Object transformation records:
####

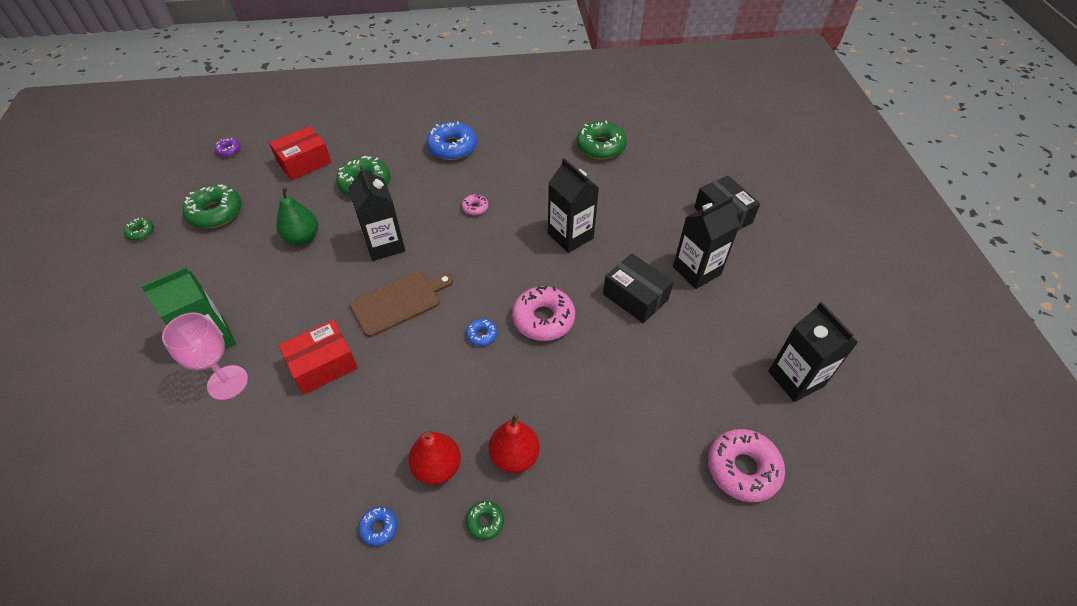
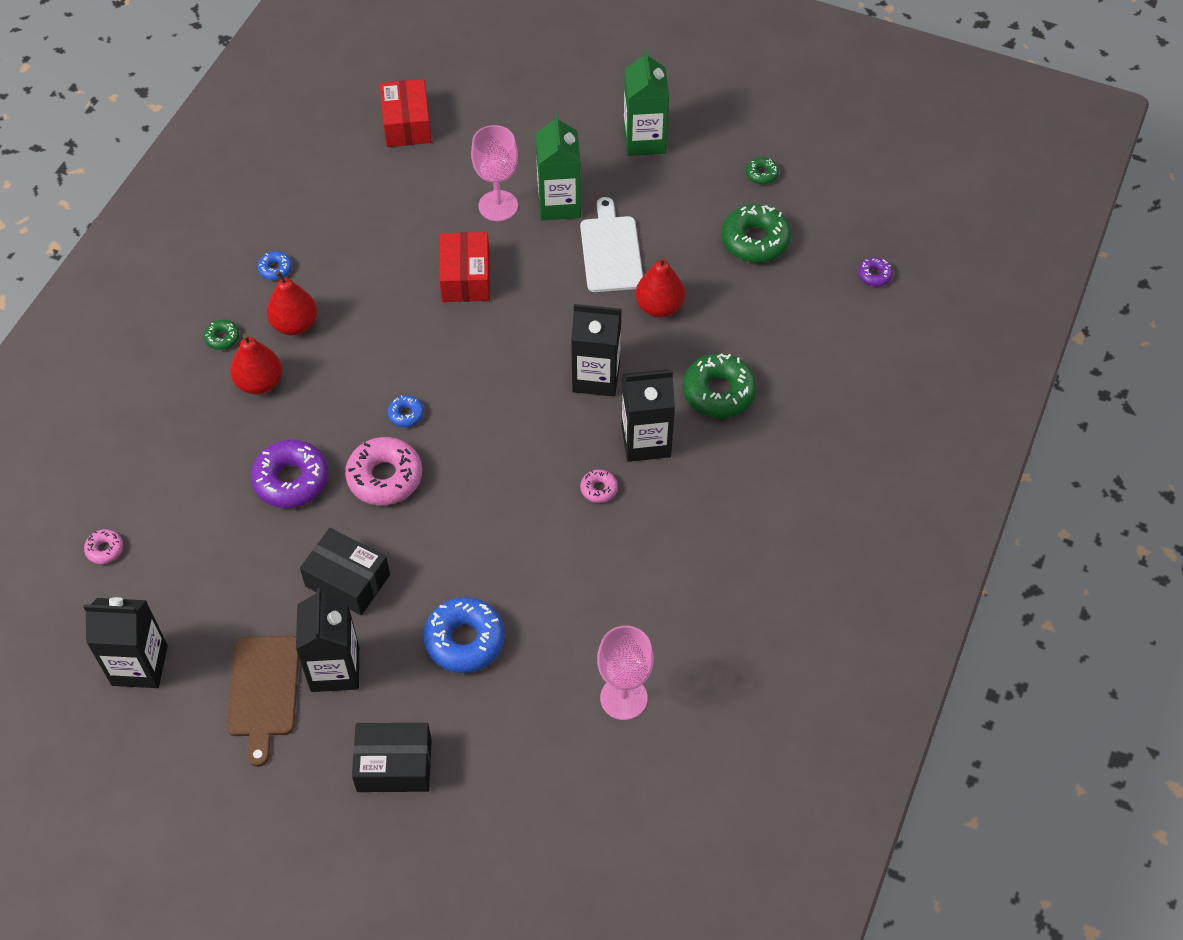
camera: 120 degrees right, 5 degrees up
(114, 315) = (644, 140): none -> green carton
(255, 285) = (611, 251): none -> white cutting board
(302, 238) = (659, 307): green pear -> red pear
(304, 162) = (801, 343): red box -> red box (407, 124)
(399, 302) = (501, 361): brown cutting board -> brown cutting board (263, 691)
(452, 147) = (735, 513): blue donut -> blue donut (465, 640)
(570, 236) = (482, 566): black carton -> black carton (646, 441)
(587, 375) = (291, 480): none -> purple donut
(600, 147) = (623, 698): green donut -> pink goblet
(635, 297) = (347, 580): black box -> black box turned 45 degrees clockwise
(743, 469) = (105, 549): pink donut -> pink donut, size x0.49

####

## [To do]
For every entry, return its exact wording and leave out any image.

## [Output for this exercise]
camera: 120 degrees right, 5 degrees up
(114, 315) = (644, 140): none -> green carton
(255, 285) = (611, 251): none -> white cutting board
(302, 238) = (659, 307): green pear -> red pear
(304, 162) = (801, 343): red box -> red box (407, 124)
(399, 302) = (501, 361): brown cutting board -> brown cutting board (263, 691)
(452, 147) = (735, 513): blue donut -> blue donut (465, 640)
(570, 236) = (482, 566): black carton -> black carton (646, 441)
(587, 375) = (291, 480): none -> purple donut
(600, 147) = (623, 698): green donut -> pink goblet
(635, 297) = (347, 580): black box -> black box turned 45 degrees clockwise
(743, 469) = (105, 549): pink donut -> pink donut, size x0.49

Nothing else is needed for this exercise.